▶ [YOUR INSTRUCTIONS]
Each record below is to be reproduced without any change.

____________________

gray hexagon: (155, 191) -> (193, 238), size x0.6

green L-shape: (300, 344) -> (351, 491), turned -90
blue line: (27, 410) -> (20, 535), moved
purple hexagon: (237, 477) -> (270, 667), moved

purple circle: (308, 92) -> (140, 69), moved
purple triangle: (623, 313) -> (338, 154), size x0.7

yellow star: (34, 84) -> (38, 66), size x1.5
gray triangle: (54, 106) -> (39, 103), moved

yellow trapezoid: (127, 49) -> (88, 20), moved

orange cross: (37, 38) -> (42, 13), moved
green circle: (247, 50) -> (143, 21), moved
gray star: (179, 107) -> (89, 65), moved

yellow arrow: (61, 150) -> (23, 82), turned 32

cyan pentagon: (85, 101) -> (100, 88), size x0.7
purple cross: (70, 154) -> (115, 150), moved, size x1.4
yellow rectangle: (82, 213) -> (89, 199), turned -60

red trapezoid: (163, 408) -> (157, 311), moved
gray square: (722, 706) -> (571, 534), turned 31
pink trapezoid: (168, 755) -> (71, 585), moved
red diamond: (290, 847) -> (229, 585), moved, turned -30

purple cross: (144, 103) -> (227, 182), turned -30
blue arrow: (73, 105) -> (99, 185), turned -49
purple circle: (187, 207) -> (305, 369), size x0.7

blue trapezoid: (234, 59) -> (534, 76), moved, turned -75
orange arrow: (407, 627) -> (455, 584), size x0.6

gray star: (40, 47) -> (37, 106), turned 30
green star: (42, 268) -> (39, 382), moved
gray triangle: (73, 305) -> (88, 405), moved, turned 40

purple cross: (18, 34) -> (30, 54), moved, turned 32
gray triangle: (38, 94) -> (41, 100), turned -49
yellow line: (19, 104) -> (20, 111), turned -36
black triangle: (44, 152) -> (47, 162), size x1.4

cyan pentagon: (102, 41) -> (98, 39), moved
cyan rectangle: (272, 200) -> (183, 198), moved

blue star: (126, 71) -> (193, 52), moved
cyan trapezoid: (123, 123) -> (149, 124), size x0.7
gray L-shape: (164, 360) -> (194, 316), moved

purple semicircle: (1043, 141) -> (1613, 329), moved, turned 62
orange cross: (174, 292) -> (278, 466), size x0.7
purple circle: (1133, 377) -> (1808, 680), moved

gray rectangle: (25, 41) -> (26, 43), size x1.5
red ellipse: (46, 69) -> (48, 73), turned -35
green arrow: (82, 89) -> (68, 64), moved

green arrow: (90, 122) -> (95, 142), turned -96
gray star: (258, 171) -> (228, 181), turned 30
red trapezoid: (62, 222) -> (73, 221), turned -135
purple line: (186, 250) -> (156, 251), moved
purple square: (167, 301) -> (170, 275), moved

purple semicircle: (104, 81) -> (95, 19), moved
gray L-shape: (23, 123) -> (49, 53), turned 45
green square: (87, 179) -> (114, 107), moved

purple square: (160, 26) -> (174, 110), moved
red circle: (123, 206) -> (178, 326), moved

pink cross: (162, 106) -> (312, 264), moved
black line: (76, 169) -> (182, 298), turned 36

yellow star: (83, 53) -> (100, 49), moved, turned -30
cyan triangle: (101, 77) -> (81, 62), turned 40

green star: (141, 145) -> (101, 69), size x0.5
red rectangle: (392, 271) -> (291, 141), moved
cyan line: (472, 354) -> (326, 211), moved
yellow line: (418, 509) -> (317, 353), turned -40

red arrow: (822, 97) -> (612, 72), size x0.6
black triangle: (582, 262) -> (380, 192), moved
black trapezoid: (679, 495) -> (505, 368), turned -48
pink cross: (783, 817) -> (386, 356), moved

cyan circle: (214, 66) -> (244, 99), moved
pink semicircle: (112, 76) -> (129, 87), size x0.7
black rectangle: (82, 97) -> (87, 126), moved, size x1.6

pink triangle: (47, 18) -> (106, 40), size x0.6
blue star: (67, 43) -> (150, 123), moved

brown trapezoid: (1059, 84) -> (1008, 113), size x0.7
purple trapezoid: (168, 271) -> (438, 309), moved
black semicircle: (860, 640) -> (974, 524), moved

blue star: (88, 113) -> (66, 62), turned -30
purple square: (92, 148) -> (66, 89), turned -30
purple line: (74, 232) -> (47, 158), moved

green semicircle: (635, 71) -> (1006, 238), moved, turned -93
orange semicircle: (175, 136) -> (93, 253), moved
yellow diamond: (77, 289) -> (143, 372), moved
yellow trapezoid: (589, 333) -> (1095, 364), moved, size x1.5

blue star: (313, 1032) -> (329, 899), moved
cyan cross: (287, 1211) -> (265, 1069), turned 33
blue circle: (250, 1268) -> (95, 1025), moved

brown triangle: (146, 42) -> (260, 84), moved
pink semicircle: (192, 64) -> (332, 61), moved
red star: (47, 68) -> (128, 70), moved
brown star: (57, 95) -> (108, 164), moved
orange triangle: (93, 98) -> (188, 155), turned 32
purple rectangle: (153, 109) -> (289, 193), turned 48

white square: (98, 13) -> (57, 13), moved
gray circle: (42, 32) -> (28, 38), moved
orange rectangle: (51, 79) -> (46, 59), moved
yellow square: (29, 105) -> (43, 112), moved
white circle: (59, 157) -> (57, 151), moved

____________________

▶ [EXERCISE SOLUTION]
gray hexagon: (155, 191) -> (193, 238), size x0.6

green L-shape: (300, 344) -> (351, 491), turned -90
blue line: (27, 410) -> (20, 535), moved
purple hexagon: (237, 477) -> (270, 667), moved

purple circle: (308, 92) -> (140, 69), moved
purple triangle: (623, 313) -> (338, 154), size x0.7

yellow star: (34, 84) -> (38, 66), size x1.5
gray triangle: (54, 106) -> (39, 103), moved

yellow trapezoid: (127, 49) -> (88, 20), moved

orange cross: (37, 38) -> (42, 13), moved
green circle: (247, 50) -> (143, 21), moved
gray star: (179, 107) -> (89, 65), moved

yellow arrow: (61, 150) -> (23, 82), turned 32

cyan pentagon: (85, 101) -> (100, 88), size x0.7
purple cross: (70, 154) -> (115, 150), moved, size x1.4
yellow rectangle: (82, 213) -> (89, 199), turned -60

red trapezoid: (163, 408) -> (157, 311), moved
gray square: (722, 706) -> (571, 534), turned 31
pink trapezoid: (168, 755) -> (71, 585), moved
red diamond: (290, 847) -> (229, 585), moved, turned -30

purple cross: (144, 103) -> (227, 182), turned -30
blue arrow: (73, 105) -> (99, 185), turned -49
purple circle: (187, 207) -> (305, 369), size x0.7

blue trapezoid: (234, 59) -> (534, 76), moved, turned -75
orange arrow: (407, 627) -> (455, 584), size x0.6

gray star: (40, 47) -> (37, 106), turned 30
green star: (42, 268) -> (39, 382), moved
gray triangle: (73, 305) -> (88, 405), moved, turned 40

purple cross: (18, 34) -> (30, 54), moved, turned 32
gray triangle: (38, 94) -> (41, 100), turned -49
yellow line: (19, 104) -> (20, 111), turned -36
black triangle: (44, 152) -> (47, 162), size x1.4

cyan pentagon: (102, 41) -> (98, 39), moved
cyan rectangle: (272, 200) -> (183, 198), moved

blue star: (126, 71) -> (193, 52), moved
cyan trapezoid: (123, 123) -> (149, 124), size x0.7
gray L-shape: (164, 360) -> (194, 316), moved

purple semicircle: (1043, 141) -> (1613, 329), moved, turned 62
orange cross: (174, 292) -> (278, 466), size x0.7
purple circle: (1133, 377) -> (1808, 680), moved

gray rectangle: (25, 41) -> (26, 43), size x1.5
red ellipse: (46, 69) -> (48, 73), turned -35
green arrow: (82, 89) -> (68, 64), moved

green arrow: (90, 122) -> (95, 142), turned -96
gray star: (258, 171) -> (228, 181), turned 30
red trapezoid: (62, 222) -> (73, 221), turned -135
purple line: (186, 250) -> (156, 251), moved
purple square: (167, 301) -> (170, 275), moved

purple semicircle: (104, 81) -> (95, 19), moved
gray L-shape: (23, 123) -> (49, 53), turned 45
green square: (87, 179) -> (114, 107), moved

purple square: (160, 26) -> (174, 110), moved
red circle: (123, 206) -> (178, 326), moved

pink cross: (162, 106) -> (312, 264), moved
black line: (76, 169) -> (182, 298), turned 36

yellow star: (83, 53) -> (100, 49), moved, turned -30
cyan triangle: (101, 77) -> (81, 62), turned 40

green star: (141, 145) -> (101, 69), size x0.5
red rectangle: (392, 271) -> (291, 141), moved
cyan line: (472, 354) -> (326, 211), moved
yellow line: (418, 509) -> (317, 353), turned -40

red arrow: (822, 97) -> (612, 72), size x0.6
black triangle: (582, 262) -> (380, 192), moved
black trapezoid: (679, 495) -> (505, 368), turned -48
pink cross: (783, 817) -> (386, 356), moved

cyan circle: (214, 66) -> (244, 99), moved
pink semicircle: (112, 76) -> (129, 87), size x0.7
black rectangle: (82, 97) -> (87, 126), moved, size x1.6

pink triangle: (47, 18) -> (106, 40), size x0.6
blue star: (67, 43) -> (150, 123), moved

brown trapezoid: (1059, 84) -> (1008, 113), size x0.7
purple trapezoid: (168, 271) -> (438, 309), moved
black semicircle: (860, 640) -> (974, 524), moved

blue star: (88, 113) -> (66, 62), turned -30
purple square: (92, 148) -> (66, 89), turned -30
purple line: (74, 232) -> (47, 158), moved

green semicircle: (635, 71) -> (1006, 238), moved, turned -93
orange semicircle: (175, 136) -> (93, 253), moved
yellow diamond: (77, 289) -> (143, 372), moved
yellow trapezoid: (589, 333) -> (1095, 364), moved, size x1.5

blue star: (313, 1032) -> (329, 899), moved
cyan cross: (287, 1211) -> (265, 1069), turned 33
blue circle: (250, 1268) -> (95, 1025), moved

brown triangle: (146, 42) -> (260, 84), moved
pink semicircle: (192, 64) -> (332, 61), moved
red star: (47, 68) -> (128, 70), moved
brown star: (57, 95) -> (108, 164), moved
orange triangle: (93, 98) -> (188, 155), turned 32
purple rectangle: (153, 109) -> (289, 193), turned 48

white square: (98, 13) -> (57, 13), moved
gray circle: (42, 32) -> (28, 38), moved
orange rectangle: (51, 79) -> (46, 59), moved
yellow square: (29, 105) -> (43, 112), moved
white circle: (59, 157) -> (57, 151), moved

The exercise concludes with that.